TASK BRIEF
Some entries follow. Reproduce exactly the lines starting at the one with "C118: none -> 330pF (AOUT, GND)" and stopping after the one with "U1 pin DIN: CS -> MOSI".

Structured diff data:
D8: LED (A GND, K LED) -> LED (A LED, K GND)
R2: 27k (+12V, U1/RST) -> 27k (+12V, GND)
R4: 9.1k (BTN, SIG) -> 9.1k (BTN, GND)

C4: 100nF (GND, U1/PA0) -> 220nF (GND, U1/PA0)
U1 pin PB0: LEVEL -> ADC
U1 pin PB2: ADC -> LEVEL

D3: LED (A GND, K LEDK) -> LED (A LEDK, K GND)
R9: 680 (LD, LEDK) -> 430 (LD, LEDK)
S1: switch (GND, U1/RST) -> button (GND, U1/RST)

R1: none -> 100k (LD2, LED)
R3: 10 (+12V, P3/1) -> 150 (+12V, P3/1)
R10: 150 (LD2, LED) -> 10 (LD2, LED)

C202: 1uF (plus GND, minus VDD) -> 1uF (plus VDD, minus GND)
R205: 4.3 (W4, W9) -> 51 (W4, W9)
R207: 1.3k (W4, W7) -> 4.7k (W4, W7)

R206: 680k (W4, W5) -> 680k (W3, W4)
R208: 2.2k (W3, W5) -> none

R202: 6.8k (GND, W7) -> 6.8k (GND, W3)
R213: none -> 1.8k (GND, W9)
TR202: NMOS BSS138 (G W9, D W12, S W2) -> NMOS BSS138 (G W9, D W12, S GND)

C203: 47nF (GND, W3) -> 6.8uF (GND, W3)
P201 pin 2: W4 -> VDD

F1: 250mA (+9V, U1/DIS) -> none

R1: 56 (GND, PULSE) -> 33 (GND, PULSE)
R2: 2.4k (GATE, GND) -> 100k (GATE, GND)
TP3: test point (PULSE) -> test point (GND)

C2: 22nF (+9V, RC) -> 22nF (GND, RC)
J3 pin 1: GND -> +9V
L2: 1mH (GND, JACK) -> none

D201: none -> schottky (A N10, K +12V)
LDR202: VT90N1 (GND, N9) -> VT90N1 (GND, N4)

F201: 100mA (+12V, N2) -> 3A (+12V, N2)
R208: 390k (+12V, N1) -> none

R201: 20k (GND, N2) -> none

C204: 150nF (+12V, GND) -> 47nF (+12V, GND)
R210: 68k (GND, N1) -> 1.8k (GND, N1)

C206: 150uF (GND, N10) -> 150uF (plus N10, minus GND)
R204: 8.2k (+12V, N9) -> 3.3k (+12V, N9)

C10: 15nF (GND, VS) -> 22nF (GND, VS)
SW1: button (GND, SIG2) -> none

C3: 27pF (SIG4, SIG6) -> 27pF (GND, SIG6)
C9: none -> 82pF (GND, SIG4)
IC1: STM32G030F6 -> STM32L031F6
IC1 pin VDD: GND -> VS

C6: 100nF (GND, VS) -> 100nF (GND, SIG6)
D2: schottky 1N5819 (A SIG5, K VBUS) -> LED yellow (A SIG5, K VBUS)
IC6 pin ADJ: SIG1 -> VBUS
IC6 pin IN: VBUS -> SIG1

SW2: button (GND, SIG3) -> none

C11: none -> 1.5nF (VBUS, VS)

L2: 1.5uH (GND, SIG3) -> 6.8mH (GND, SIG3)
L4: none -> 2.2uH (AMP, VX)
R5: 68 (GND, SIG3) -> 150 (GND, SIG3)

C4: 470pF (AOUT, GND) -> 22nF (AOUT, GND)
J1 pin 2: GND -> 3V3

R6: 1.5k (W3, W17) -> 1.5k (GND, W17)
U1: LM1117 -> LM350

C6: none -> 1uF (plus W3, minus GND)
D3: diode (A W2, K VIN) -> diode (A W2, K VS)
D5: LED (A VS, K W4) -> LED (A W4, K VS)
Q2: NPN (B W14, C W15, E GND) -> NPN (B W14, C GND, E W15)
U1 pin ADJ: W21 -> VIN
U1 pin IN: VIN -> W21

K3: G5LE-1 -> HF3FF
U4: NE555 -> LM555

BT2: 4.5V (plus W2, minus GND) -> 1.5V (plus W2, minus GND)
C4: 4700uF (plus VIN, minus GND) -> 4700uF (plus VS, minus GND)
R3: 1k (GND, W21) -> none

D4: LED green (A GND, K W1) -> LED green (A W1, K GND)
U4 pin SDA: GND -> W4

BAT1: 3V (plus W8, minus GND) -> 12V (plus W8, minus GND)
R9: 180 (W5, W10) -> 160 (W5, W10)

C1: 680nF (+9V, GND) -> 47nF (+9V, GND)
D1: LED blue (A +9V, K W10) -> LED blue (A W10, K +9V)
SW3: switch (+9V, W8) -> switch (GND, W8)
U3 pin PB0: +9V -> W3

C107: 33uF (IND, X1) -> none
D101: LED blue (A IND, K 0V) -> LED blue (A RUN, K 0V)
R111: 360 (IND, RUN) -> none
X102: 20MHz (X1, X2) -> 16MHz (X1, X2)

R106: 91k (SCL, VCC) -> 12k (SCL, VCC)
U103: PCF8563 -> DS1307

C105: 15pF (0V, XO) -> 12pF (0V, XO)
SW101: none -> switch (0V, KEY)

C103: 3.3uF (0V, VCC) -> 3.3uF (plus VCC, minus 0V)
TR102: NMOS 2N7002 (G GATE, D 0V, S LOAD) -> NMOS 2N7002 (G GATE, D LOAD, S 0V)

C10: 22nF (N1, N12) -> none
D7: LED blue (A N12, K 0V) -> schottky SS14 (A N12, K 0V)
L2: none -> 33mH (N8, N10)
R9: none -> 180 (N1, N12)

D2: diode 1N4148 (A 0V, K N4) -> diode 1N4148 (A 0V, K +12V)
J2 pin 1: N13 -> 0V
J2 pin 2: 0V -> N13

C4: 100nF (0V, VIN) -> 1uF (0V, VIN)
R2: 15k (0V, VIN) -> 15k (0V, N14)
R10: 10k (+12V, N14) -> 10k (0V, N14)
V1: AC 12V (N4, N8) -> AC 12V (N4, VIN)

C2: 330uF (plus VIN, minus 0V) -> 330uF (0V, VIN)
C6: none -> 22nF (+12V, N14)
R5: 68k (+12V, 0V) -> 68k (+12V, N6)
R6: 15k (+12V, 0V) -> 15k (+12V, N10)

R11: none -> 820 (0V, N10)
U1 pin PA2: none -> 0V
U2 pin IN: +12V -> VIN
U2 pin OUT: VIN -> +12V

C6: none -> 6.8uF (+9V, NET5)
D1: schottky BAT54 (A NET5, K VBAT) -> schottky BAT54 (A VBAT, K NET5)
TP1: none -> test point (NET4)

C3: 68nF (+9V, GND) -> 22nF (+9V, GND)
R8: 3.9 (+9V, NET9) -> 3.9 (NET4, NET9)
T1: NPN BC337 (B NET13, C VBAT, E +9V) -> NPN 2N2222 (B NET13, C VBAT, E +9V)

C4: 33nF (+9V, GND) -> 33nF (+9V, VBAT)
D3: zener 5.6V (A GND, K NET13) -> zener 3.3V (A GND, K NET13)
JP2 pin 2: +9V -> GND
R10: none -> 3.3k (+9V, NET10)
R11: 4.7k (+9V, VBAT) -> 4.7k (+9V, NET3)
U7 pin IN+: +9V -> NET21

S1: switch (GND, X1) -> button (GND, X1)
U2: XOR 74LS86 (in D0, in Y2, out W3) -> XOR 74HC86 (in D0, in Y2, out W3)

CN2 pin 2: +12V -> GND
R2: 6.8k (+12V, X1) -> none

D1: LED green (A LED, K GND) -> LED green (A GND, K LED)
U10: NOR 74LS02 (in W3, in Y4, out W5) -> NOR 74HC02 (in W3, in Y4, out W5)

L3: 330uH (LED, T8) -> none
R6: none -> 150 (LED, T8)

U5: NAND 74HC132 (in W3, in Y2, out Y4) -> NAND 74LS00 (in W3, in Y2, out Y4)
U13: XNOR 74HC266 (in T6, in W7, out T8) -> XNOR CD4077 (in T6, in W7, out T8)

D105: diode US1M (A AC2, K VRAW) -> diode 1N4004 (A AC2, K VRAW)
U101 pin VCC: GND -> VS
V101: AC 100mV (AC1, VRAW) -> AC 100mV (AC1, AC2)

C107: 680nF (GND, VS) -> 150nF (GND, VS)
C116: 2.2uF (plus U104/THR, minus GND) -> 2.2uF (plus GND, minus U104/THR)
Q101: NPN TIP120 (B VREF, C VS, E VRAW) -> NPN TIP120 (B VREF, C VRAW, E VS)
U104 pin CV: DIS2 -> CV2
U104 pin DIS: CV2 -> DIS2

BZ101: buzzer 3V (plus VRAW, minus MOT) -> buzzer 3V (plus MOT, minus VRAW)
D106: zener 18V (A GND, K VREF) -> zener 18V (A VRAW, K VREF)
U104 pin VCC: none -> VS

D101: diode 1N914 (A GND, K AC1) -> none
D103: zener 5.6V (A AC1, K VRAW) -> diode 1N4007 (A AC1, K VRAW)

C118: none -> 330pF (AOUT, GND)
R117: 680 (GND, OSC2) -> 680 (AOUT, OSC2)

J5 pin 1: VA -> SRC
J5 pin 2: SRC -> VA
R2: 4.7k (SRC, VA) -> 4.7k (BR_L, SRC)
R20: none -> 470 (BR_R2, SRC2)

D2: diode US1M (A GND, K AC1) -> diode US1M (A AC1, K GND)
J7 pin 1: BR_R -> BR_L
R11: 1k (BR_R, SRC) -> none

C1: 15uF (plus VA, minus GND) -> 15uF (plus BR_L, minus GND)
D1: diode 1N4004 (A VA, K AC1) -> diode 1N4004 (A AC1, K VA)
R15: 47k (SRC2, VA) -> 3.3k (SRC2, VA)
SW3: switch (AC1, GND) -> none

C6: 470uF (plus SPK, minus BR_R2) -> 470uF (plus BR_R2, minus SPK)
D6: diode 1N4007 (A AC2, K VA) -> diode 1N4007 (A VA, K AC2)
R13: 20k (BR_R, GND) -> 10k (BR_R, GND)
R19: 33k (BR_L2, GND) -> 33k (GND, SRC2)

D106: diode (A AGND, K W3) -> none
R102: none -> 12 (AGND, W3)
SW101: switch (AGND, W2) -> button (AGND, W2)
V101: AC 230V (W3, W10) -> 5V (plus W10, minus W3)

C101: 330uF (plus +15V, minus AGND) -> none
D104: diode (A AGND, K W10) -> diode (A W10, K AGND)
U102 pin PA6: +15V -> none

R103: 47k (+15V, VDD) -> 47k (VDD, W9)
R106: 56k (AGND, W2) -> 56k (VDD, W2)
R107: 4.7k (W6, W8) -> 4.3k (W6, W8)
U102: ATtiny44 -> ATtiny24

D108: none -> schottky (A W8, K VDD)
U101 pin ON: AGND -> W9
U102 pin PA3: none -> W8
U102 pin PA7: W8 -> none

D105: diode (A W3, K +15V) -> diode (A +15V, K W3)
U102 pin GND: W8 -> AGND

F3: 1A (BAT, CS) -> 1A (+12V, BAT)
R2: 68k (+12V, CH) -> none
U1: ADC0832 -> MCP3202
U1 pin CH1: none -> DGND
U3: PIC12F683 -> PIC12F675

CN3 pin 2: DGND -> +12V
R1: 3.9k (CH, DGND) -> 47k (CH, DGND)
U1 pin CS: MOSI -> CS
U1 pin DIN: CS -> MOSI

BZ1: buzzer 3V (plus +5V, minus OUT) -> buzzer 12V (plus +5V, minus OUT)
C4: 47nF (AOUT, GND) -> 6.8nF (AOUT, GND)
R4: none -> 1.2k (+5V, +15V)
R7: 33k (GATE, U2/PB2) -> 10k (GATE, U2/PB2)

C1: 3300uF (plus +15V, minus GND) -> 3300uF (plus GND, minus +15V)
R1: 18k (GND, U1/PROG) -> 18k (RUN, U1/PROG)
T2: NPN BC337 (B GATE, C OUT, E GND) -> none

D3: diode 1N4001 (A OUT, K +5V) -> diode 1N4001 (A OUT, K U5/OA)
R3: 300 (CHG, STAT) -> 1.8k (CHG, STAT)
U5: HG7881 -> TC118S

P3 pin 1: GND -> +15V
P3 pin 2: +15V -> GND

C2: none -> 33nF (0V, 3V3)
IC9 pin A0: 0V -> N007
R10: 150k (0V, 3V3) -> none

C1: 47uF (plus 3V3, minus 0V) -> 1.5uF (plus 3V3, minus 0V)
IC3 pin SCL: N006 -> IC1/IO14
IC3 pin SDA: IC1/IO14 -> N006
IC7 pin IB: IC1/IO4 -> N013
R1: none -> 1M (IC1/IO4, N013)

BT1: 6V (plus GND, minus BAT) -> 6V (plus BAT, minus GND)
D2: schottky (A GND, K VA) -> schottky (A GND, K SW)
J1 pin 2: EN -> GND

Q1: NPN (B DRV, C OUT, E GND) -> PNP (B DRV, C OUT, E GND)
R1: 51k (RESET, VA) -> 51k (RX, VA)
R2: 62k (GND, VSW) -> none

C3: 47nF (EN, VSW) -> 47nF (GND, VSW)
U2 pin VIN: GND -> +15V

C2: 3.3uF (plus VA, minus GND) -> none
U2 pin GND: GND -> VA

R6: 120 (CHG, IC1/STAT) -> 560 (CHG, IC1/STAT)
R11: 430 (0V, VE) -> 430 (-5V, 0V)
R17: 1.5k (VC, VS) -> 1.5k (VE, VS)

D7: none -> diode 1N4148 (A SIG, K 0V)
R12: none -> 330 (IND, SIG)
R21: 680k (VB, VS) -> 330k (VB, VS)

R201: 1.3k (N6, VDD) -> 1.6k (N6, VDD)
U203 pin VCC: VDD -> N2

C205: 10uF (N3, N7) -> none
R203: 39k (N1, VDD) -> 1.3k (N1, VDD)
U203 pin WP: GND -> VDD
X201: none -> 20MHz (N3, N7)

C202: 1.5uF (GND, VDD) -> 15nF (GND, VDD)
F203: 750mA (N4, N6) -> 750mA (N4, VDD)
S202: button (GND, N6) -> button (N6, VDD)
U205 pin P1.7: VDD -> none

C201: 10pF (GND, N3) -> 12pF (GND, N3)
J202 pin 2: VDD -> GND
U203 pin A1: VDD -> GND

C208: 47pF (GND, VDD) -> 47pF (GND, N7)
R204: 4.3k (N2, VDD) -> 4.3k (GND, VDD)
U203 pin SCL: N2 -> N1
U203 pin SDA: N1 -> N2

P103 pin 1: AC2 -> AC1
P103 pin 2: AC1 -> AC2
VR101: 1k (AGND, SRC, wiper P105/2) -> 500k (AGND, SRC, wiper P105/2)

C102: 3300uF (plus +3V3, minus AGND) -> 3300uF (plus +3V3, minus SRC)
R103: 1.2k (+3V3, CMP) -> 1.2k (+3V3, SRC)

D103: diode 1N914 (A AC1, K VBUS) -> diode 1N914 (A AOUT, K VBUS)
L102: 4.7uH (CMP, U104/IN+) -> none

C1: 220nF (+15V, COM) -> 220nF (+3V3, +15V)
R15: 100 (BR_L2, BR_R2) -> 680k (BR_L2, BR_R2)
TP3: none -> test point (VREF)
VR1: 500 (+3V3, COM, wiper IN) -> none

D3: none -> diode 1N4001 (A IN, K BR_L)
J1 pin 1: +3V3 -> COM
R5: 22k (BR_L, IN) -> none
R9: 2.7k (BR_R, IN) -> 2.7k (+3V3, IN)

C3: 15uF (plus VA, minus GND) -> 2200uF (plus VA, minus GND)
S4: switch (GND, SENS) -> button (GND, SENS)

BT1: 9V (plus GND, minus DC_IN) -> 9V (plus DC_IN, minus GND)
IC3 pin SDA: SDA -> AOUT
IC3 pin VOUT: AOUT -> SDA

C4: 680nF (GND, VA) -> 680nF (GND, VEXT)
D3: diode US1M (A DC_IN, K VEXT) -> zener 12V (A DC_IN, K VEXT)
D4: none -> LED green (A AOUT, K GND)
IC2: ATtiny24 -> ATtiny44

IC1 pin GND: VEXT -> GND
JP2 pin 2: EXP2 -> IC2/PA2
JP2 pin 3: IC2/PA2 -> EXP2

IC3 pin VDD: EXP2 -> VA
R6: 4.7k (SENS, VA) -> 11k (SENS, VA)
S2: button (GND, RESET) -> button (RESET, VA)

SOLUTION TO THE PROBLEM
C118: none -> 330pF (AOUT, GND)
R117: 680 (GND, OSC2) -> 680 (AOUT, OSC2)

J5 pin 1: VA -> SRC
J5 pin 2: SRC -> VA
R2: 4.7k (SRC, VA) -> 4.7k (BR_L, SRC)
R20: none -> 470 (BR_R2, SRC2)

D2: diode US1M (A GND, K AC1) -> diode US1M (A AC1, K GND)
J7 pin 1: BR_R -> BR_L
R11: 1k (BR_R, SRC) -> none

C1: 15uF (plus VA, minus GND) -> 15uF (plus BR_L, minus GND)
D1: diode 1N4004 (A VA, K AC1) -> diode 1N4004 (A AC1, K VA)
R15: 47k (SRC2, VA) -> 3.3k (SRC2, VA)
SW3: switch (AC1, GND) -> none

C6: 470uF (plus SPK, minus BR_R2) -> 470uF (plus BR_R2, minus SPK)
D6: diode 1N4007 (A AC2, K VA) -> diode 1N4007 (A VA, K AC2)
R13: 20k (BR_R, GND) -> 10k (BR_R, GND)
R19: 33k (BR_L2, GND) -> 33k (GND, SRC2)

D106: diode (A AGND, K W3) -> none
R102: none -> 12 (AGND, W3)
SW101: switch (AGND, W2) -> button (AGND, W2)
V101: AC 230V (W3, W10) -> 5V (plus W10, minus W3)

C101: 330uF (plus +15V, minus AGND) -> none
D104: diode (A AGND, K W10) -> diode (A W10, K AGND)
U102 pin PA6: +15V -> none

R103: 47k (+15V, VDD) -> 47k (VDD, W9)
R106: 56k (AGND, W2) -> 56k (VDD, W2)
R107: 4.7k (W6, W8) -> 4.3k (W6, W8)
U102: ATtiny44 -> ATtiny24

D108: none -> schottky (A W8, K VDD)
U101 pin ON: AGND -> W9
U102 pin PA3: none -> W8
U102 pin PA7: W8 -> none

D105: diode (A W3, K +15V) -> diode (A +15V, K W3)
U102 pin GND: W8 -> AGND

F3: 1A (BAT, CS) -> 1A (+12V, BAT)
R2: 68k (+12V, CH) -> none
U1: ADC0832 -> MCP3202
U1 pin CH1: none -> DGND
U3: PIC12F683 -> PIC12F675

CN3 pin 2: DGND -> +12V
R1: 3.9k (CH, DGND) -> 47k (CH, DGND)
U1 pin CS: MOSI -> CS
U1 pin DIN: CS -> MOSI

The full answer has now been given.